__AIM OF THE EXERCISE__
Below is a block of entries; repeat exactly the lines starting at the line that contains "black phone: 1 -> 2" and ending at the line that contains "orange cactus: 3 -> 1", both included.

__Object tracking records__
▼▼▼

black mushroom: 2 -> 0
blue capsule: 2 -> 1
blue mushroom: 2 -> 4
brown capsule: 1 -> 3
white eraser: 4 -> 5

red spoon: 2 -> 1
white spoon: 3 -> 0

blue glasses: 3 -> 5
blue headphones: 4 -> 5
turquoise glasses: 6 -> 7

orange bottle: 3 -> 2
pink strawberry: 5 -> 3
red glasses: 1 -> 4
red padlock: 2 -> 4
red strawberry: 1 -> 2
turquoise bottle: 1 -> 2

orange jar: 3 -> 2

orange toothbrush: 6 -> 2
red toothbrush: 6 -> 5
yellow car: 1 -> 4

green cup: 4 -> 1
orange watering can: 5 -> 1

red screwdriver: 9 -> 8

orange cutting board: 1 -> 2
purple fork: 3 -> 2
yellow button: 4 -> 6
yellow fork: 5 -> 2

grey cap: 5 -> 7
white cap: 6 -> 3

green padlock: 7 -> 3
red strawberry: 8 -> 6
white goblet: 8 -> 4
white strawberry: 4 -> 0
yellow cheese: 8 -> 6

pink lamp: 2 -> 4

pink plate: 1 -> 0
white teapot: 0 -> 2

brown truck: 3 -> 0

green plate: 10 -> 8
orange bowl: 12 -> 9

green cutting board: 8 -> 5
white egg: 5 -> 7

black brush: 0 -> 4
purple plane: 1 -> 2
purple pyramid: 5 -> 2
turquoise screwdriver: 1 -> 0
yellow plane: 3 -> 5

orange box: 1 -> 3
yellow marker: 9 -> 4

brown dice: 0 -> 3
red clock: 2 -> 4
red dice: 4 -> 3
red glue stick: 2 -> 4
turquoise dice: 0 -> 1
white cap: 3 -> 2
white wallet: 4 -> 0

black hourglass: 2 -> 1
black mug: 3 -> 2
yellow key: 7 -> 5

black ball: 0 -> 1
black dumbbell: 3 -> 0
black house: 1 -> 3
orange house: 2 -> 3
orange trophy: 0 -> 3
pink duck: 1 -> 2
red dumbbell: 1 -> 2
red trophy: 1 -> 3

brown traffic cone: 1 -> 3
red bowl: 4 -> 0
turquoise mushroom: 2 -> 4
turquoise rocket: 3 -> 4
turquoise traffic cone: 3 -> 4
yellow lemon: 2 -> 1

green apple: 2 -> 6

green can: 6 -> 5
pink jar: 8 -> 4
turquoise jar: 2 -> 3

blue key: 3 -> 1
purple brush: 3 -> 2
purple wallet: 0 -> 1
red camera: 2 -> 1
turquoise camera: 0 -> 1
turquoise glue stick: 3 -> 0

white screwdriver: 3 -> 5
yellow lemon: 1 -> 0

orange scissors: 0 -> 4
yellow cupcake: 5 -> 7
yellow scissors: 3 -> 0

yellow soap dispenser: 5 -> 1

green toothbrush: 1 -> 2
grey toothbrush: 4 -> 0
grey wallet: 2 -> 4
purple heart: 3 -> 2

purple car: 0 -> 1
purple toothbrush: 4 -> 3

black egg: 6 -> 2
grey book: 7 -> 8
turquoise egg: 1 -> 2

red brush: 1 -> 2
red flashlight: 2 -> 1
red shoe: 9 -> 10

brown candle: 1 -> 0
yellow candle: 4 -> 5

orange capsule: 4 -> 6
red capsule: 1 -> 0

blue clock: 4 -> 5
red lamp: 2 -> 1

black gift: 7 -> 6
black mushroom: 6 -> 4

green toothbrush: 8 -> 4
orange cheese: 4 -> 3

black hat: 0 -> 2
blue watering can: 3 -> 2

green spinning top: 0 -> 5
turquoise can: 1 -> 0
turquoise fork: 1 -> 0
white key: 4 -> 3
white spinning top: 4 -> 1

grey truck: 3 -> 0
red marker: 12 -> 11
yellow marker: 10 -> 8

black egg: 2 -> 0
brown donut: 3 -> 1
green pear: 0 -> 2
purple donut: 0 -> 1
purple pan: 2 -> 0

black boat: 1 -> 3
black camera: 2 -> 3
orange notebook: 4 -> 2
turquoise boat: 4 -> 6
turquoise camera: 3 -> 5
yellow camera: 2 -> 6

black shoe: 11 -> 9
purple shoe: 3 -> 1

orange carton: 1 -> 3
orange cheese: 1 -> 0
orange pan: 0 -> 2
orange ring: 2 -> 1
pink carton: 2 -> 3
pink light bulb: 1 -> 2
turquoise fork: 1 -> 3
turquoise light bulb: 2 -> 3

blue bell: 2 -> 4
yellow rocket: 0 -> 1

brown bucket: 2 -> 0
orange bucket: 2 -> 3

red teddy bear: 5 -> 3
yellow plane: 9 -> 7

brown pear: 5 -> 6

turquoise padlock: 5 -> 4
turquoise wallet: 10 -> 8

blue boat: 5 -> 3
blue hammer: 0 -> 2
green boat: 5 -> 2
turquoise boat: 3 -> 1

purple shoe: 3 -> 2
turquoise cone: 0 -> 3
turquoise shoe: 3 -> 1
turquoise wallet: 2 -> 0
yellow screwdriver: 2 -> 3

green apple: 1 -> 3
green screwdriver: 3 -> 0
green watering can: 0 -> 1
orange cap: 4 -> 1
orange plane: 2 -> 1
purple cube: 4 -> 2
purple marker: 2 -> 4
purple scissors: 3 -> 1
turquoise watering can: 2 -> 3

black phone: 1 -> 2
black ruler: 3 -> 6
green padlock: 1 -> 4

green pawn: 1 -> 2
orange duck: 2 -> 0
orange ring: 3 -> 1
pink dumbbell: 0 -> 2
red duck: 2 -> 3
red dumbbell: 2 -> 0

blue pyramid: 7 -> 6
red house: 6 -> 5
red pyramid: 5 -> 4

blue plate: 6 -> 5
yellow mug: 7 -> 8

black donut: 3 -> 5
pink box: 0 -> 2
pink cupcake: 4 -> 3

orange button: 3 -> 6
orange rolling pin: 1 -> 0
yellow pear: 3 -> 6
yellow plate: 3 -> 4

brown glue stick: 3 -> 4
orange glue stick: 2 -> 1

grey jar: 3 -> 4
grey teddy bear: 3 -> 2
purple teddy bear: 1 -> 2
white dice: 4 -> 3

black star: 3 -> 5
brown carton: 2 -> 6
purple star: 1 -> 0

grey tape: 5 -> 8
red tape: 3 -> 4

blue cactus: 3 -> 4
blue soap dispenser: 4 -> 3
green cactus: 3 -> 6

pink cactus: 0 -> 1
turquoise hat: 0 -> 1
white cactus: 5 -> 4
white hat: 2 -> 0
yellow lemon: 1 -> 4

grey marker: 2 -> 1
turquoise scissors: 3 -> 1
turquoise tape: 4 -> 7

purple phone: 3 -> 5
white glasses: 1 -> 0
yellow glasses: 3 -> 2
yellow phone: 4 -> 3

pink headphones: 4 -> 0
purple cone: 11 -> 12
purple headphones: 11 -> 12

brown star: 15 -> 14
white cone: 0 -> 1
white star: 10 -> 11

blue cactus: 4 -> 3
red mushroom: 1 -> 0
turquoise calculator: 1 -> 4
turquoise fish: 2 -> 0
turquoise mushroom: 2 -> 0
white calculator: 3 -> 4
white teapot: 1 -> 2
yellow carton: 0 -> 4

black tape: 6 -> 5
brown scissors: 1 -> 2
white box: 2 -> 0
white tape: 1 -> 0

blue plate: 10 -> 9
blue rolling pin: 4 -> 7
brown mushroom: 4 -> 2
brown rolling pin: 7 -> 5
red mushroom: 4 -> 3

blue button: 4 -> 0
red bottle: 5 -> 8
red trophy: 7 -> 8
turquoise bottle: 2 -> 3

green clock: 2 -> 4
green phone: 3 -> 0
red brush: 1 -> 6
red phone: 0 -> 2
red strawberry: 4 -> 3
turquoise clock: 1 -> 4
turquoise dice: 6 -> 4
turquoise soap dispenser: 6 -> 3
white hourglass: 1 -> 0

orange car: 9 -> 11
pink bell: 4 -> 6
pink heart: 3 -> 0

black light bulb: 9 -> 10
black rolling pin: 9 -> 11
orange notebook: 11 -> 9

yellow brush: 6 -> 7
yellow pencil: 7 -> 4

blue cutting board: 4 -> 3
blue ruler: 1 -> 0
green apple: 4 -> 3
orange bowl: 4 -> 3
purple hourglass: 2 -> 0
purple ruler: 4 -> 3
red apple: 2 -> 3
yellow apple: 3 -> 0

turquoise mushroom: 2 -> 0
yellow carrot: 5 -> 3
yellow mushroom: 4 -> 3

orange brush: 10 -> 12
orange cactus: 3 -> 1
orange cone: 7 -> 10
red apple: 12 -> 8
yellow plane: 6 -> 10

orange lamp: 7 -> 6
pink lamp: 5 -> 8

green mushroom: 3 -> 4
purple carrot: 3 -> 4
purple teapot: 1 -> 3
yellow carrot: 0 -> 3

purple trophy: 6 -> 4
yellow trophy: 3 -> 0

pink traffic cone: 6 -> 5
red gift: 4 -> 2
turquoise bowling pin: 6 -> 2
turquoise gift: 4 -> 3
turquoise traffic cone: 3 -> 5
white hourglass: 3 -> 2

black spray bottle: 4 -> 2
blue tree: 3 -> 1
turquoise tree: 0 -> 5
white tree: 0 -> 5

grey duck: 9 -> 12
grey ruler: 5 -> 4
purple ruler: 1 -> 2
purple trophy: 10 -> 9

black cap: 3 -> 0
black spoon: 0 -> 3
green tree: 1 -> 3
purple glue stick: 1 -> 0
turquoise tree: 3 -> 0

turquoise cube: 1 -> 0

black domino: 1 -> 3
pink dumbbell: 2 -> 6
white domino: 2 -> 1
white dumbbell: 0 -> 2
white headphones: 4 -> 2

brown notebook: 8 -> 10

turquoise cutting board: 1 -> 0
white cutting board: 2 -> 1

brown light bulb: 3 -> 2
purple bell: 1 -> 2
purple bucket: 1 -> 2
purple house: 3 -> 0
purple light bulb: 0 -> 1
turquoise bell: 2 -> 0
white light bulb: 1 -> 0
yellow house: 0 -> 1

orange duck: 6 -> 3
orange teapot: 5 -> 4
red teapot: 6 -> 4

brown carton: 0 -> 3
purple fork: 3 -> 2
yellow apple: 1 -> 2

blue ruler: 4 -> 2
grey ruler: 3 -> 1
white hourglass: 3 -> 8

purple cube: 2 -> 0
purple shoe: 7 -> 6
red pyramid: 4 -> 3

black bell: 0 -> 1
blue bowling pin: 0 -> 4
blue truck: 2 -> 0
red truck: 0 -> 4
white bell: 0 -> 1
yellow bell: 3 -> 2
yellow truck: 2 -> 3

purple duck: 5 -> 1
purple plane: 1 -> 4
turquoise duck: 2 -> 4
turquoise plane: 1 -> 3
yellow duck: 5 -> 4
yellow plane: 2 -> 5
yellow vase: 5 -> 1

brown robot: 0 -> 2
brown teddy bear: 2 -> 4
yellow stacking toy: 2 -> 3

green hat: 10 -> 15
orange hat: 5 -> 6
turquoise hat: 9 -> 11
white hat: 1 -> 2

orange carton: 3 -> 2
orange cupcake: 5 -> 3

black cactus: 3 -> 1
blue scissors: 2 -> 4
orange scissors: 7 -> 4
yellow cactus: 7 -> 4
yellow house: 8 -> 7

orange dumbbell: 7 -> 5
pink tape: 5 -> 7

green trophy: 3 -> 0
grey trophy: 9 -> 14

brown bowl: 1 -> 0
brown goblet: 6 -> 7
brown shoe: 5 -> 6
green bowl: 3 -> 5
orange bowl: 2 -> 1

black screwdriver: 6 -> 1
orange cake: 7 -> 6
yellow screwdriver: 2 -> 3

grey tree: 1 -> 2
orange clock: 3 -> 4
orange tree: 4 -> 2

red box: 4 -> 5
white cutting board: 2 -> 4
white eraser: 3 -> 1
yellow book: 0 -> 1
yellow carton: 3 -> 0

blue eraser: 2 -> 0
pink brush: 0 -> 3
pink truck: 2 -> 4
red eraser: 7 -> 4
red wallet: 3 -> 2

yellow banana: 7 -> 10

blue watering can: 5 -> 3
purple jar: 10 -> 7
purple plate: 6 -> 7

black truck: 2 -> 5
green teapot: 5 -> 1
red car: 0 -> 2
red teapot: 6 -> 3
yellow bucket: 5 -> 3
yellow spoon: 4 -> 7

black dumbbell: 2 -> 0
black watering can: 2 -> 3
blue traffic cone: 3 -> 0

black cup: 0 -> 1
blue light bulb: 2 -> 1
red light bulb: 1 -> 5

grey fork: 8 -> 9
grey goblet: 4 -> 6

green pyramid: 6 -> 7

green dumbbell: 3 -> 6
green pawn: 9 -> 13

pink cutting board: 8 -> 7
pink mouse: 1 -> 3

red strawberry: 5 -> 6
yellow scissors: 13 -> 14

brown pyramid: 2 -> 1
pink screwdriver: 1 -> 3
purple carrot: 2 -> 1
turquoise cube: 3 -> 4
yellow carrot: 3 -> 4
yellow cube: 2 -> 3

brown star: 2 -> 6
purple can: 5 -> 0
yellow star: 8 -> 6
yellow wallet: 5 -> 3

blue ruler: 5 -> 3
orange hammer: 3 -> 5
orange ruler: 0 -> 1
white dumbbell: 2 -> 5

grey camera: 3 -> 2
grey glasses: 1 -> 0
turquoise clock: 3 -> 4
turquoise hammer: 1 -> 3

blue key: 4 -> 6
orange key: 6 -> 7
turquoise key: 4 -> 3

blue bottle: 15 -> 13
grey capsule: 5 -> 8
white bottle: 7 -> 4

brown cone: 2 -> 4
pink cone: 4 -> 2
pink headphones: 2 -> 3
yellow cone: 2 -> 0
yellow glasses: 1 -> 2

▲▲▲

__ANSWER BOX__
black phone: 1 -> 2
black ruler: 3 -> 6
green padlock: 1 -> 4

green pawn: 1 -> 2
orange duck: 2 -> 0
orange ring: 3 -> 1
pink dumbbell: 0 -> 2
red duck: 2 -> 3
red dumbbell: 2 -> 0

blue pyramid: 7 -> 6
red house: 6 -> 5
red pyramid: 5 -> 4

blue plate: 6 -> 5
yellow mug: 7 -> 8

black donut: 3 -> 5
pink box: 0 -> 2
pink cupcake: 4 -> 3

orange button: 3 -> 6
orange rolling pin: 1 -> 0
yellow pear: 3 -> 6
yellow plate: 3 -> 4

brown glue stick: 3 -> 4
orange glue stick: 2 -> 1

grey jar: 3 -> 4
grey teddy bear: 3 -> 2
purple teddy bear: 1 -> 2
white dice: 4 -> 3

black star: 3 -> 5
brown carton: 2 -> 6
purple star: 1 -> 0

grey tape: 5 -> 8
red tape: 3 -> 4

blue cactus: 3 -> 4
blue soap dispenser: 4 -> 3
green cactus: 3 -> 6

pink cactus: 0 -> 1
turquoise hat: 0 -> 1
white cactus: 5 -> 4
white hat: 2 -> 0
yellow lemon: 1 -> 4

grey marker: 2 -> 1
turquoise scissors: 3 -> 1
turquoise tape: 4 -> 7

purple phone: 3 -> 5
white glasses: 1 -> 0
yellow glasses: 3 -> 2
yellow phone: 4 -> 3

pink headphones: 4 -> 0
purple cone: 11 -> 12
purple headphones: 11 -> 12

brown star: 15 -> 14
white cone: 0 -> 1
white star: 10 -> 11

blue cactus: 4 -> 3
red mushroom: 1 -> 0
turquoise calculator: 1 -> 4
turquoise fish: 2 -> 0
turquoise mushroom: 2 -> 0
white calculator: 3 -> 4
white teapot: 1 -> 2
yellow carton: 0 -> 4

black tape: 6 -> 5
brown scissors: 1 -> 2
white box: 2 -> 0
white tape: 1 -> 0

blue plate: 10 -> 9
blue rolling pin: 4 -> 7
brown mushroom: 4 -> 2
brown rolling pin: 7 -> 5
red mushroom: 4 -> 3

blue button: 4 -> 0
red bottle: 5 -> 8
red trophy: 7 -> 8
turquoise bottle: 2 -> 3

green clock: 2 -> 4
green phone: 3 -> 0
red brush: 1 -> 6
red phone: 0 -> 2
red strawberry: 4 -> 3
turquoise clock: 1 -> 4
turquoise dice: 6 -> 4
turquoise soap dispenser: 6 -> 3
white hourglass: 1 -> 0

orange car: 9 -> 11
pink bell: 4 -> 6
pink heart: 3 -> 0

black light bulb: 9 -> 10
black rolling pin: 9 -> 11
orange notebook: 11 -> 9

yellow brush: 6 -> 7
yellow pencil: 7 -> 4

blue cutting board: 4 -> 3
blue ruler: 1 -> 0
green apple: 4 -> 3
orange bowl: 4 -> 3
purple hourglass: 2 -> 0
purple ruler: 4 -> 3
red apple: 2 -> 3
yellow apple: 3 -> 0

turquoise mushroom: 2 -> 0
yellow carrot: 5 -> 3
yellow mushroom: 4 -> 3

orange brush: 10 -> 12
orange cactus: 3 -> 1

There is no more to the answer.